WHAT YOU HAVE TO DO
The required output is the lines below from the line containing "[302, 176, 341, 245] (first image)" to the line containing "[327, 104, 418, 178]", inclusive, retyped exactly. No other lines belong in it.

RECORDS TO USE

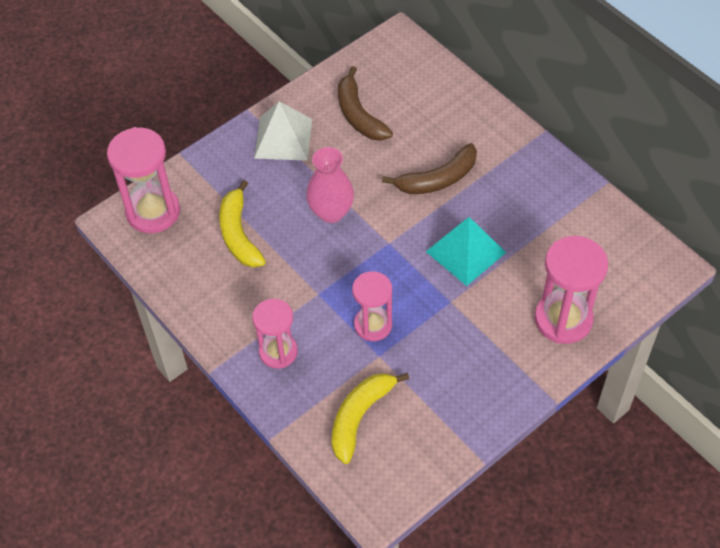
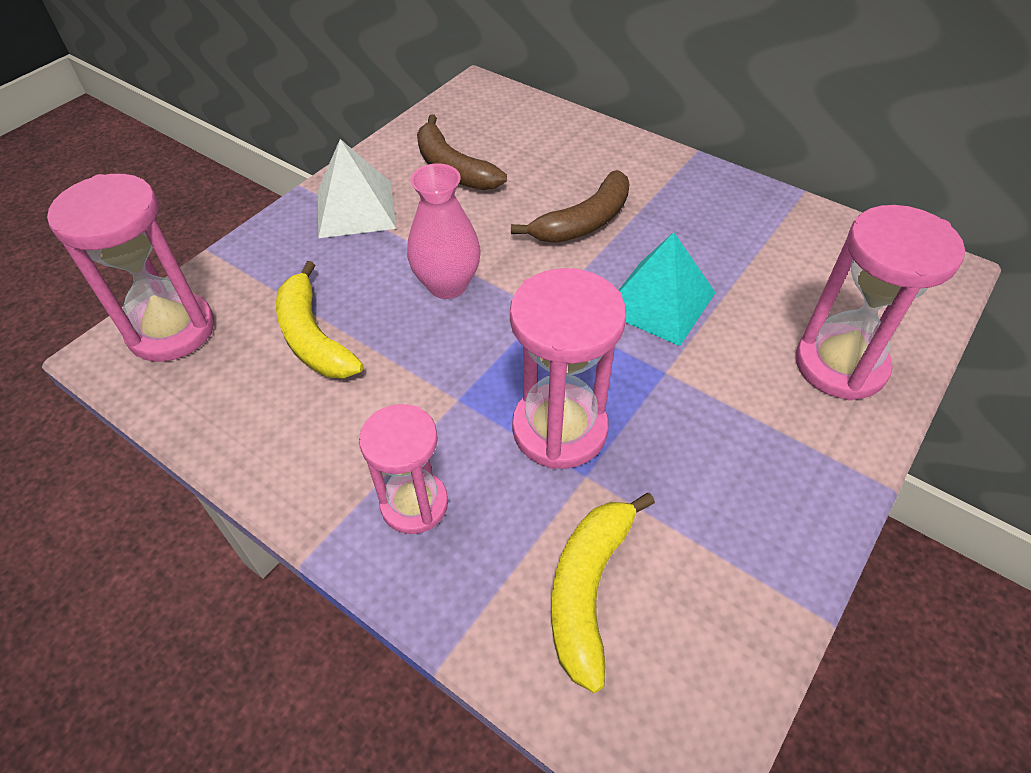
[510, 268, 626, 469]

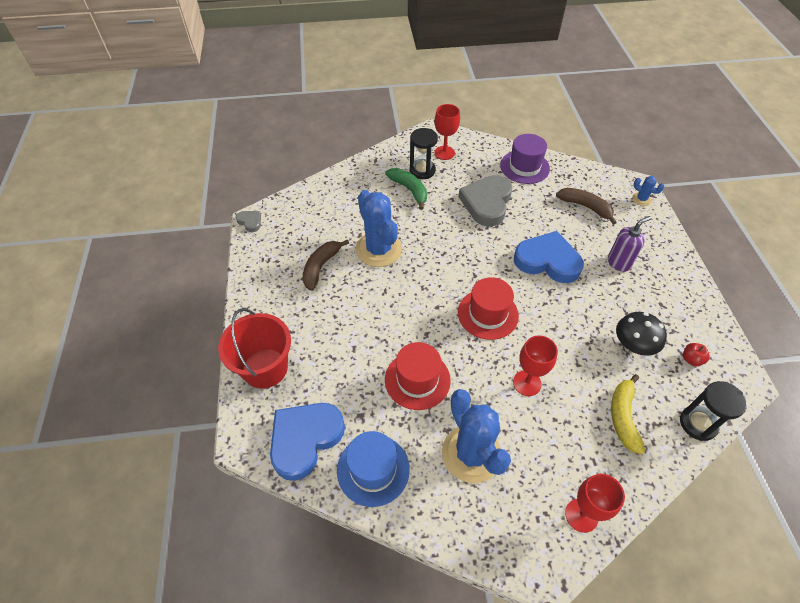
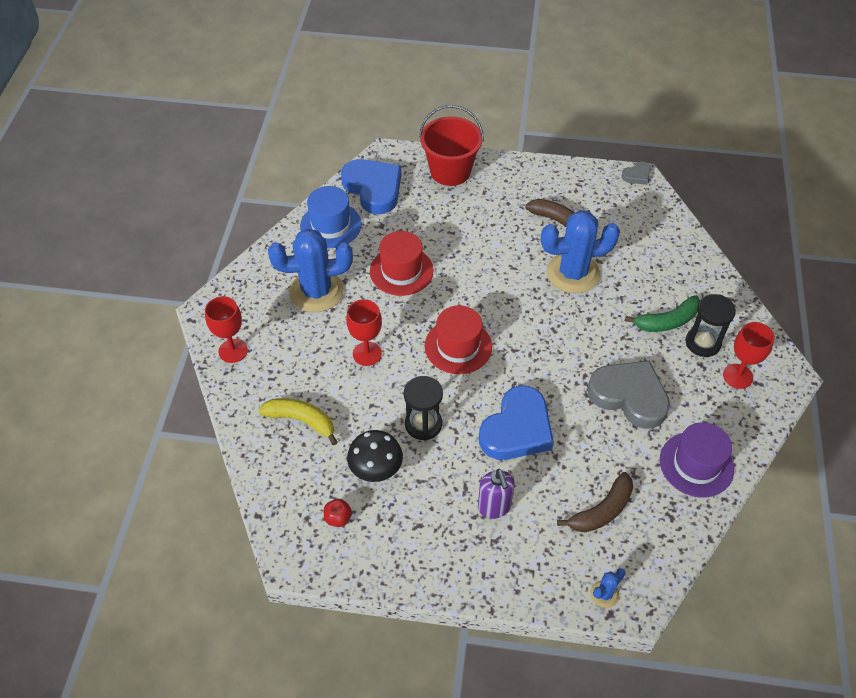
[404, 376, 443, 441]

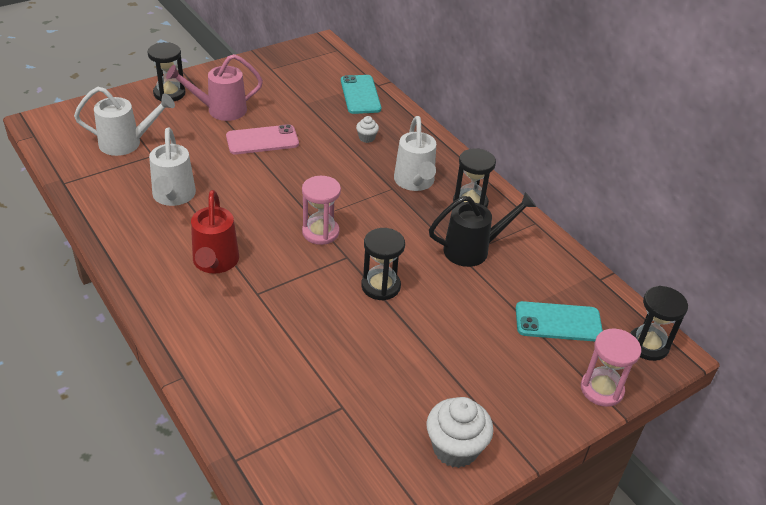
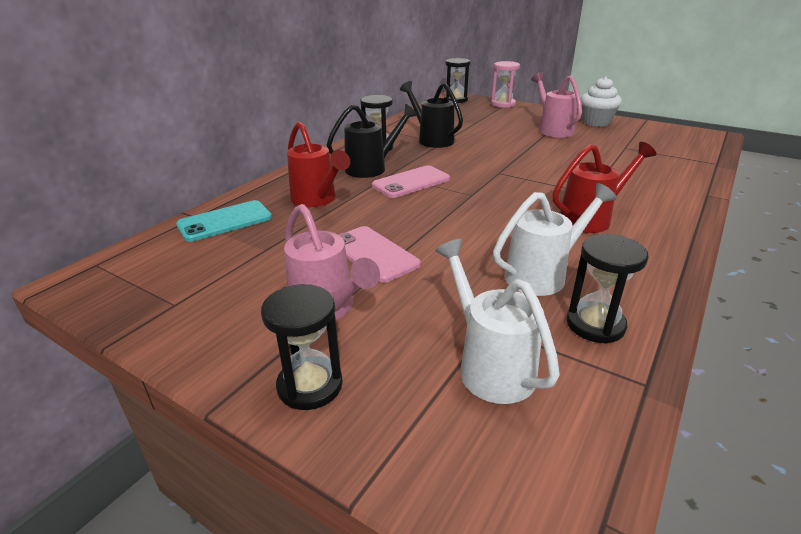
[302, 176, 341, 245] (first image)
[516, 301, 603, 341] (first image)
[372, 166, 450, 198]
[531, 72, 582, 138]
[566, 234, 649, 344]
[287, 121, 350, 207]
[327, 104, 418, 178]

...

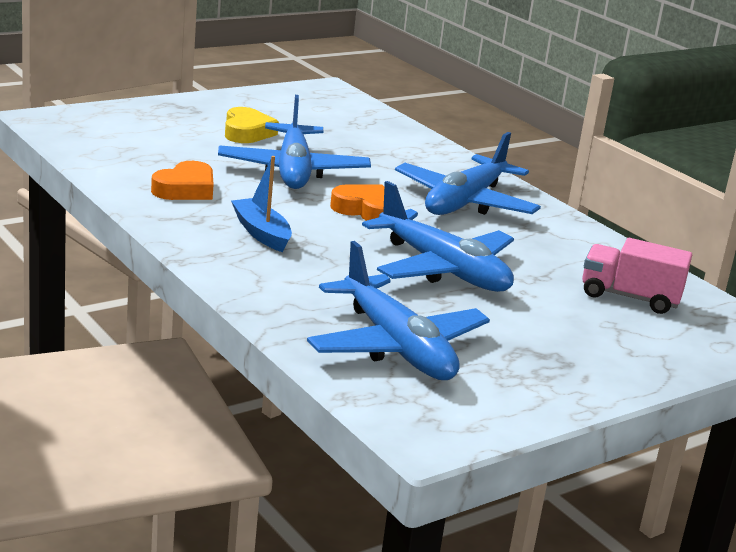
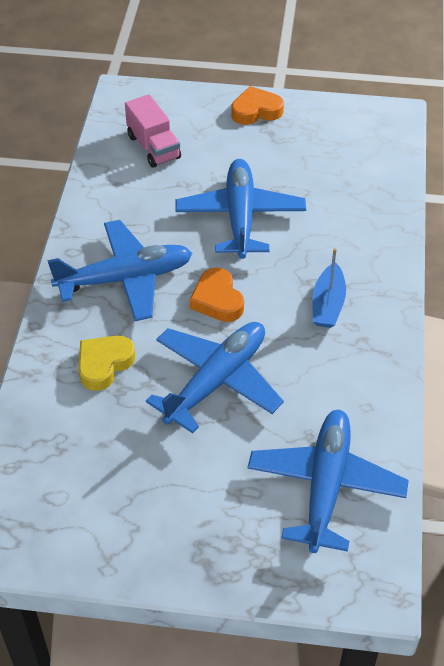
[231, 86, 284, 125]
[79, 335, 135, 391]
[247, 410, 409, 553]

RESPONSE TO THE EXERCISE
[302, 176, 341, 245] (first image)
[516, 301, 603, 341] (first image)
[372, 166, 450, 198]
[531, 72, 582, 138]
[566, 234, 649, 344]
[287, 121, 350, 207]
[327, 104, 418, 178]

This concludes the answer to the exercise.